--- WORKING DATA ---
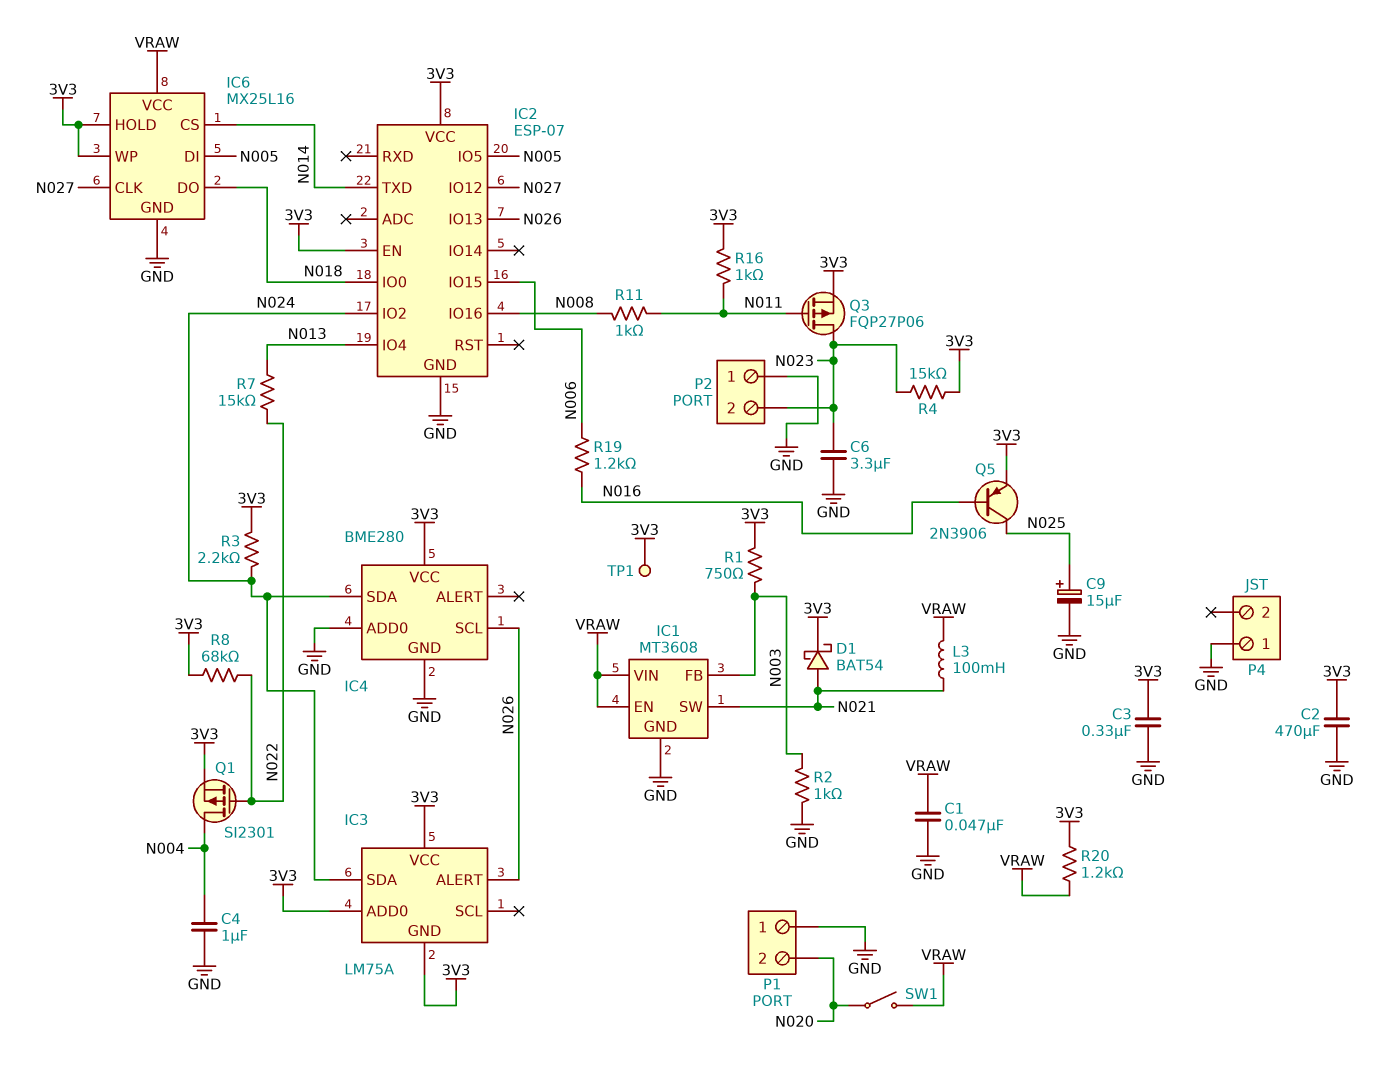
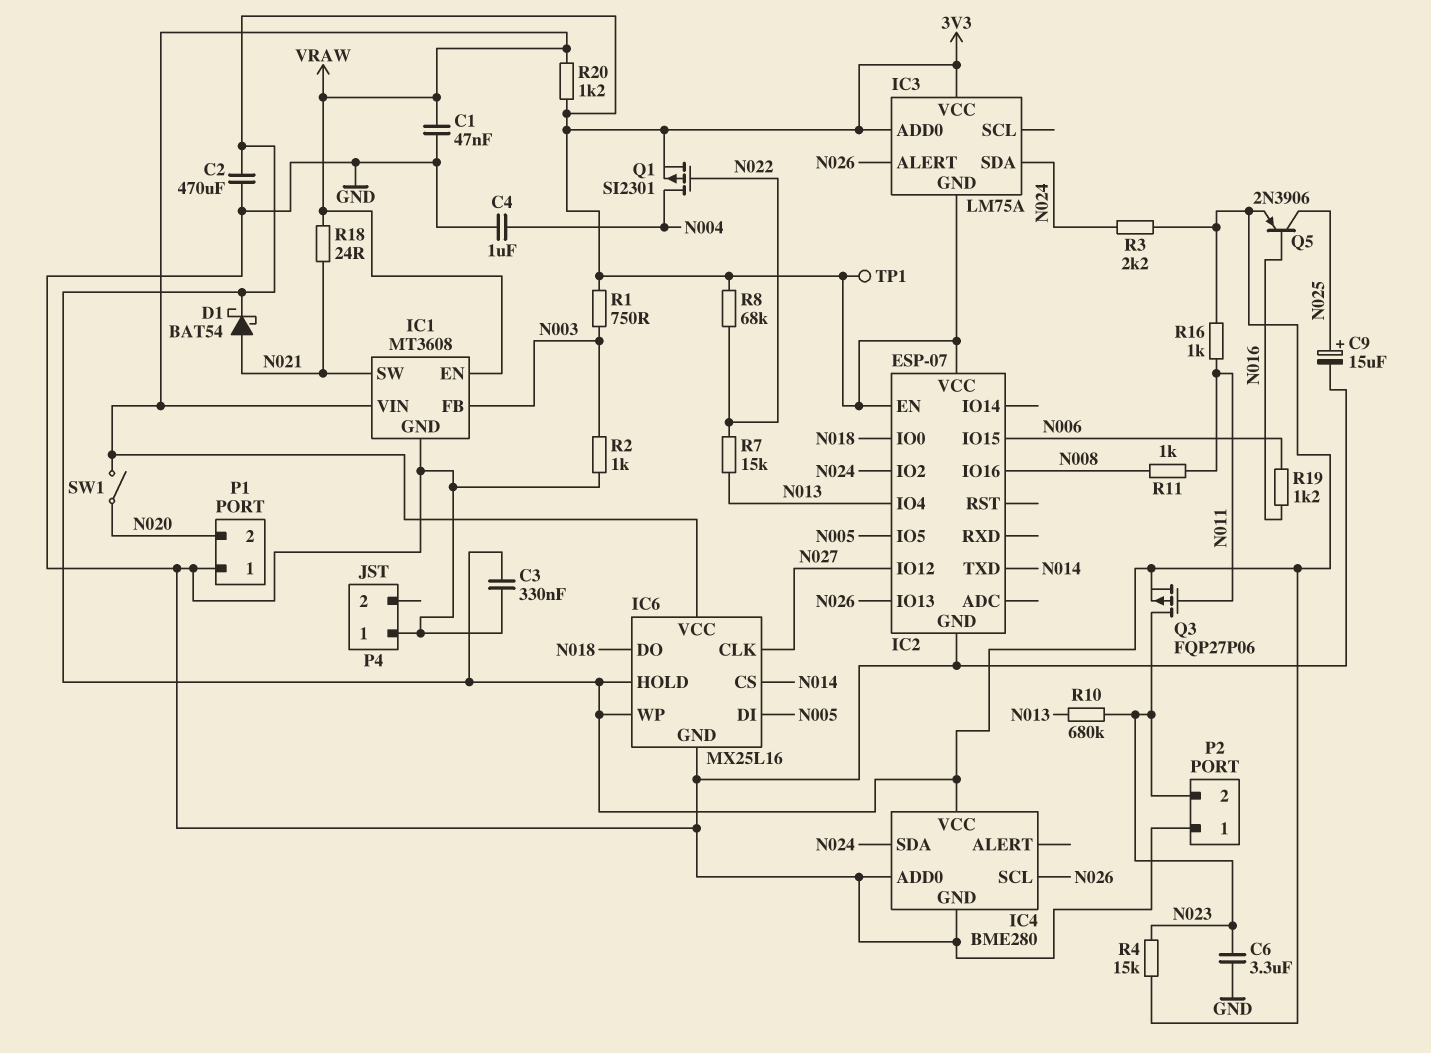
L3: 100mH (N021, VRAW) -> none
R10: none -> 680k (N013, N023)
R18: none -> 24 (N021, VRAW)

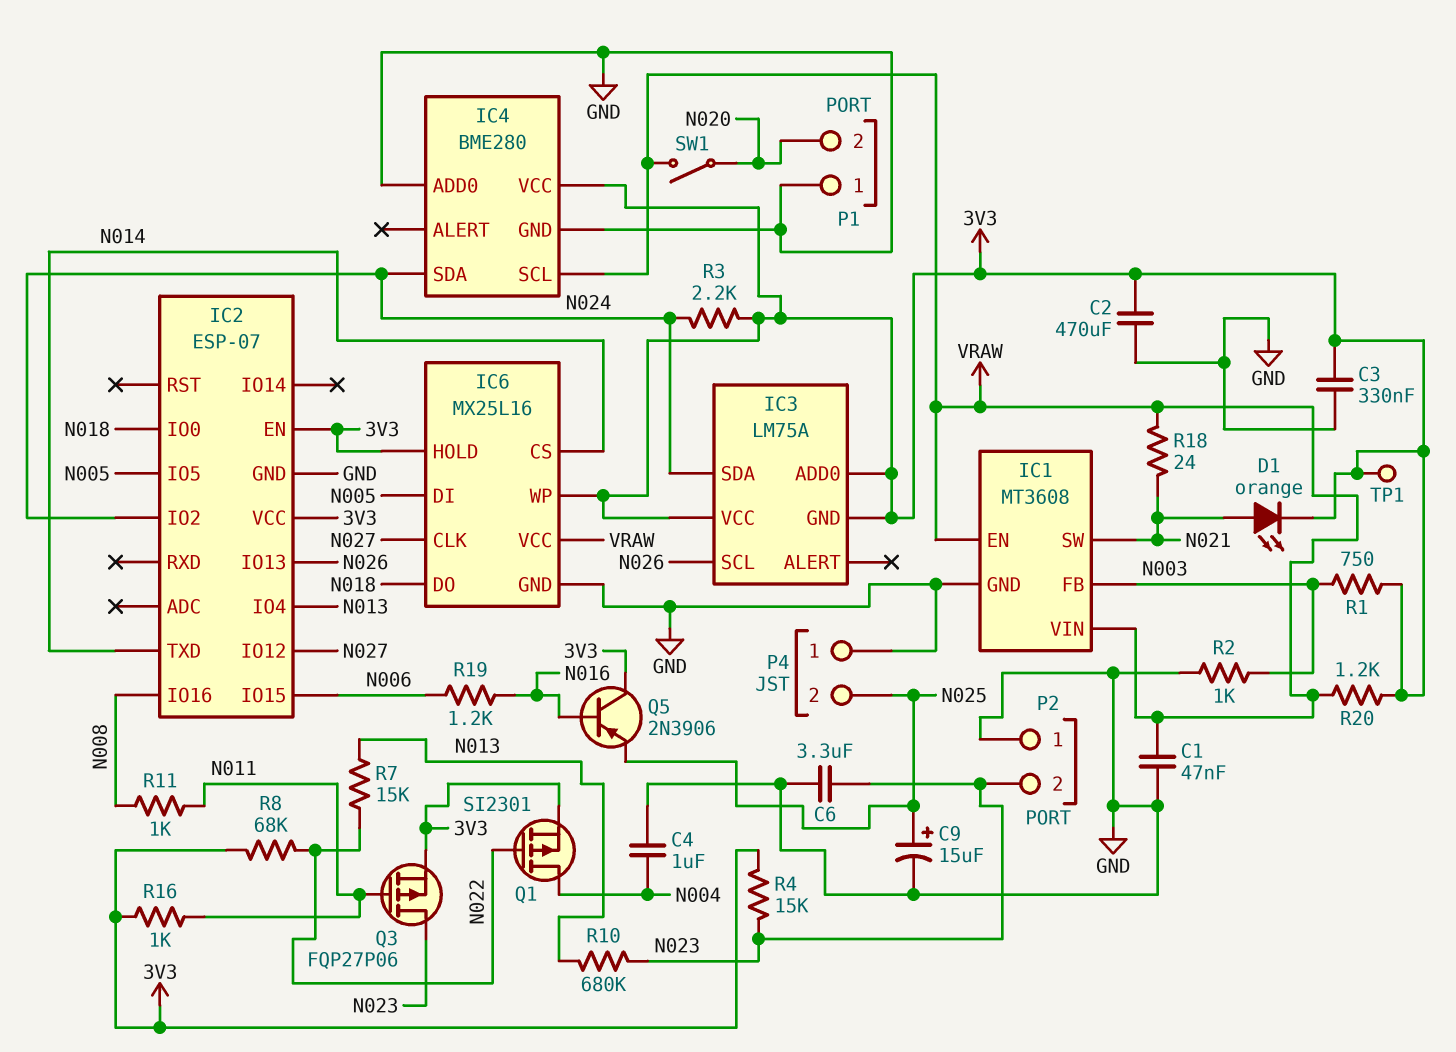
D1: schottky BAT54 (A N021, K 3V3) -> LED orange (A N021, K 3V3)
IC3 pin ALERT: N026 -> none
IC3 pin SCL: none -> N026
IC4 pin SCL: N026 -> VRAW
P4 pin 2: none -> N025
Q5: PNP 2N3906 (B N016, C N025, E 3V3) -> PNP 2N3906 (B N016, C 3V3, E N025)

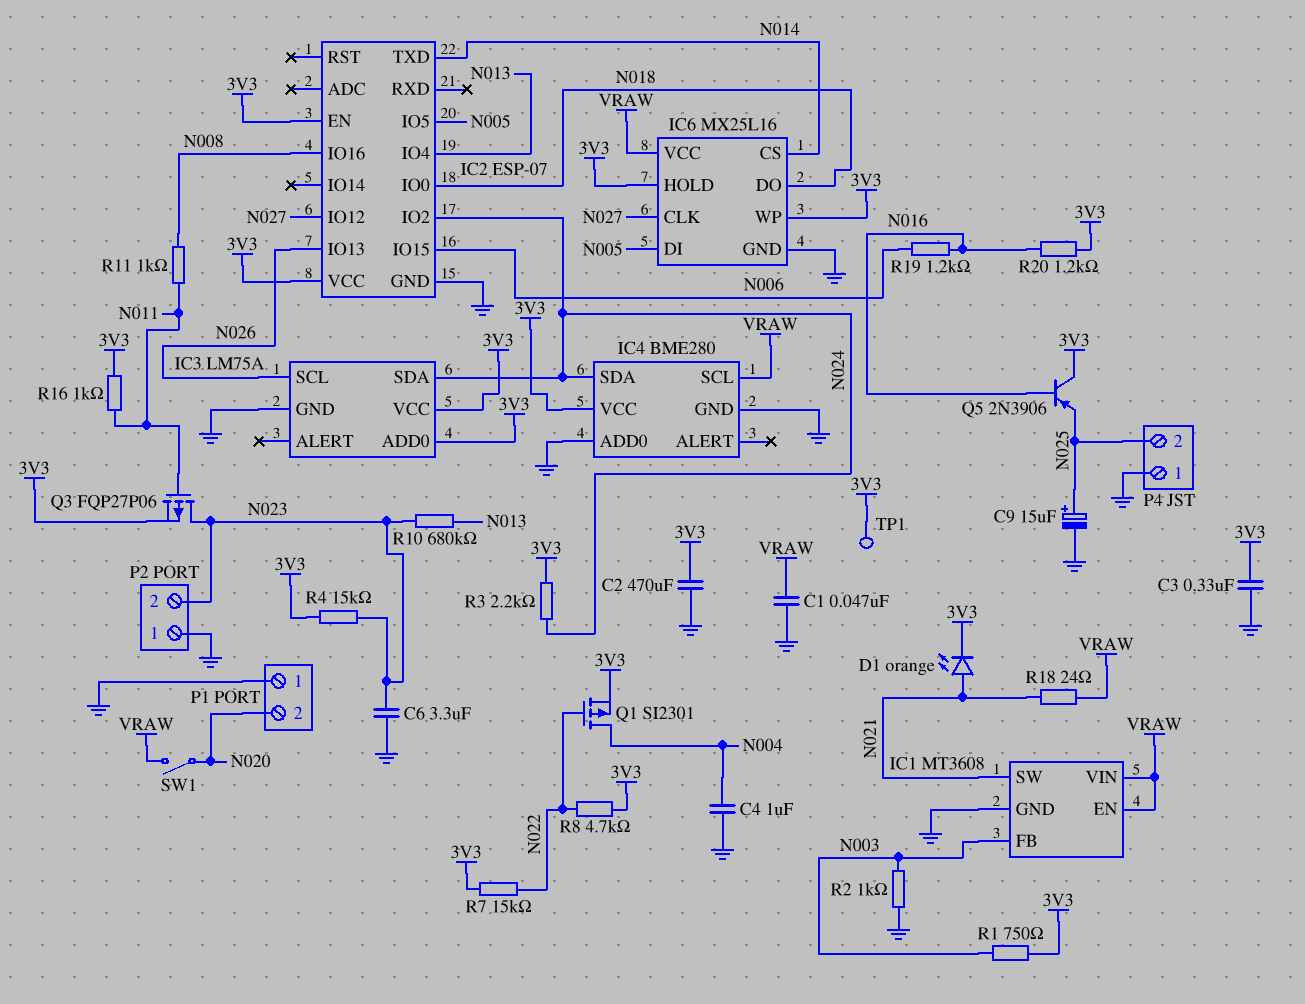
IC3 pin GND: 3V3 -> GND
R7: 15k (N013, N022) -> 15k (3V3, N022)
R8: 68k (3V3, N022) -> 4.7k (3V3, N022)
R20: 1.2k (3V3, VRAW) -> 1.2k (3V3, N016)

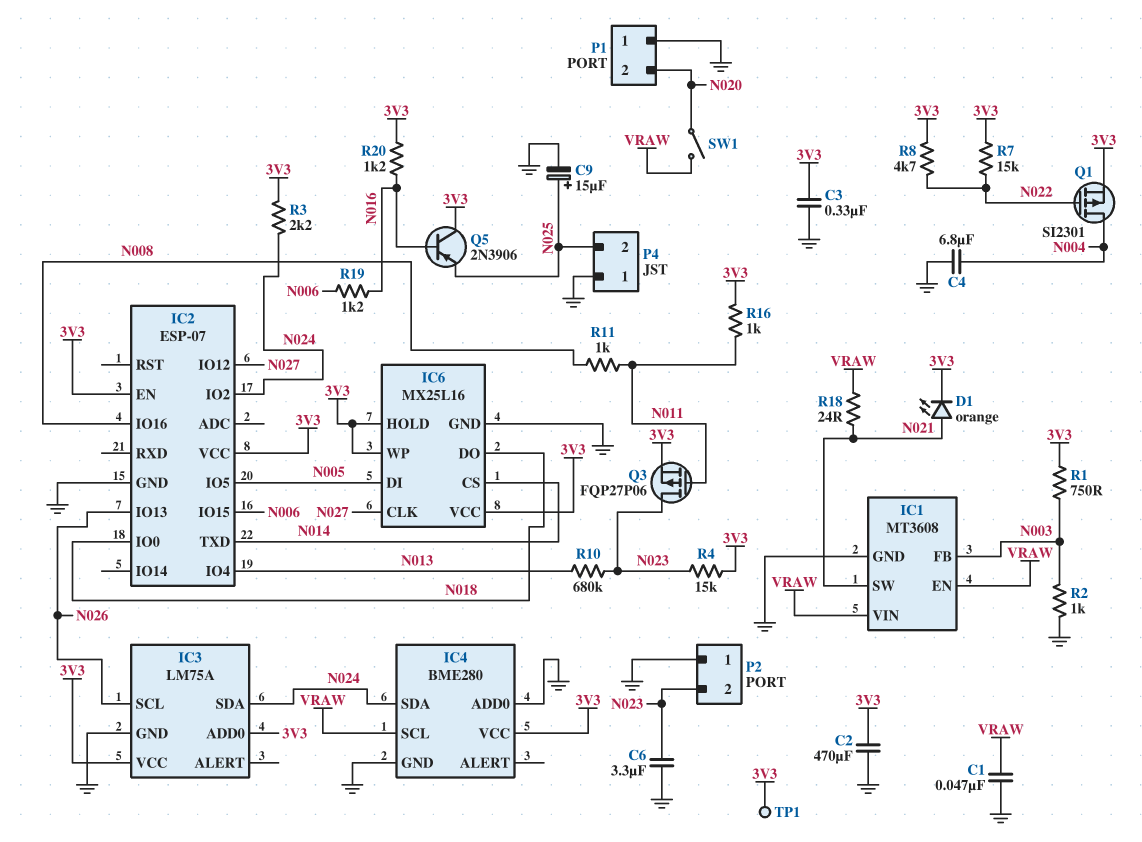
C4: 1uF (GND, N004) -> 6.8uF (GND, N004)
IC6 pin VCC: VRAW -> 3V3

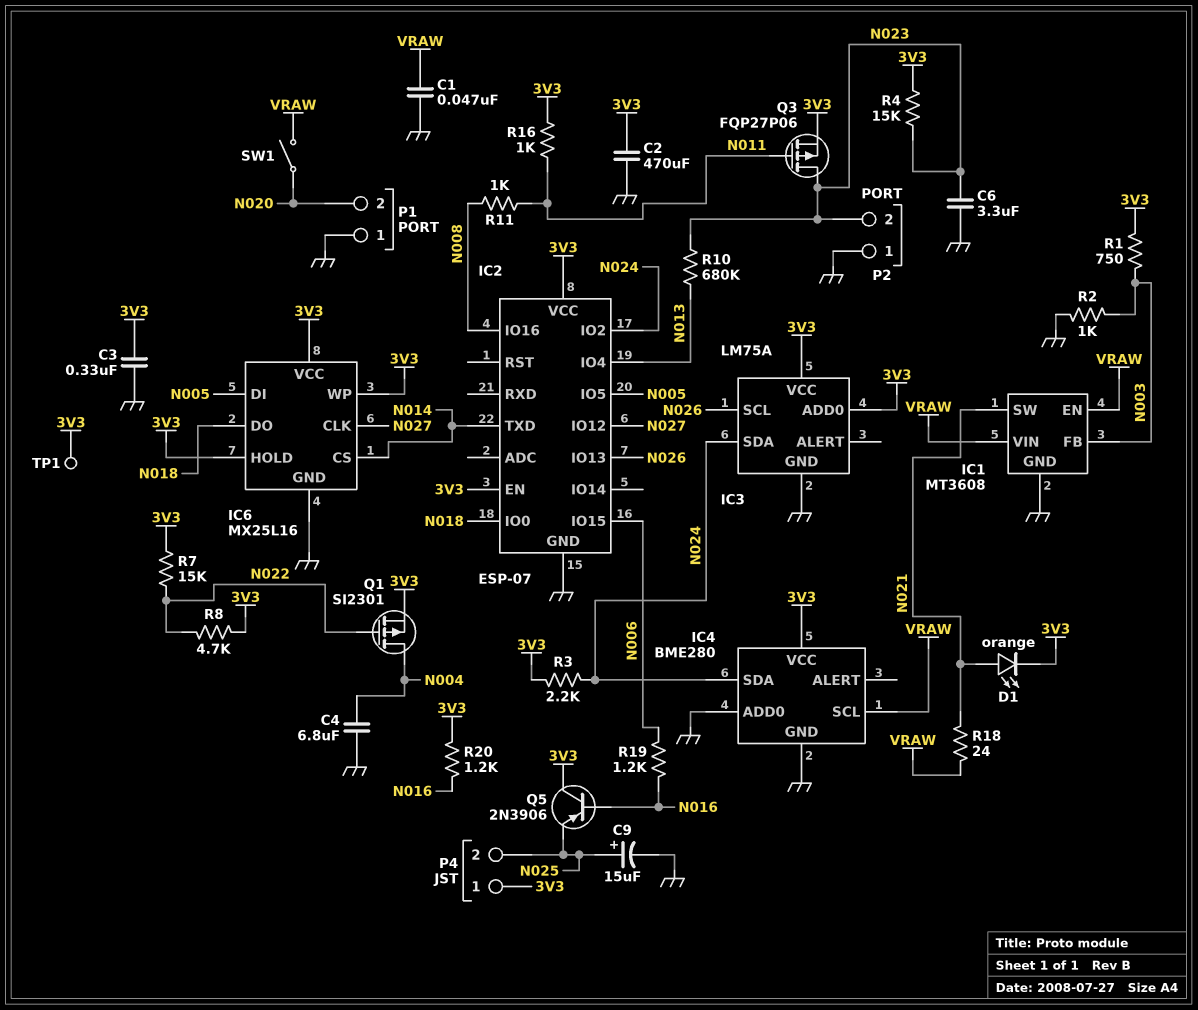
P4 pin 1: GND -> 3V3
---
PROBLEM REQUIREMENTS
Nothing but an exact repeat of the records, pictures excluded, belongs in the answer.

ANSWER
L3: 100mH (N021, VRAW) -> none
R10: none -> 680k (N013, N023)
R18: none -> 24 (N021, VRAW)

D1: schottky BAT54 (A N021, K 3V3) -> LED orange (A N021, K 3V3)
IC3 pin ALERT: N026 -> none
IC3 pin SCL: none -> N026
IC4 pin SCL: N026 -> VRAW
P4 pin 2: none -> N025
Q5: PNP 2N3906 (B N016, C N025, E 3V3) -> PNP 2N3906 (B N016, C 3V3, E N025)

IC3 pin GND: 3V3 -> GND
R7: 15k (N013, N022) -> 15k (3V3, N022)
R8: 68k (3V3, N022) -> 4.7k (3V3, N022)
R20: 1.2k (3V3, VRAW) -> 1.2k (3V3, N016)

C4: 1uF (GND, N004) -> 6.8uF (GND, N004)
IC6 pin VCC: VRAW -> 3V3

P4 pin 1: GND -> 3V3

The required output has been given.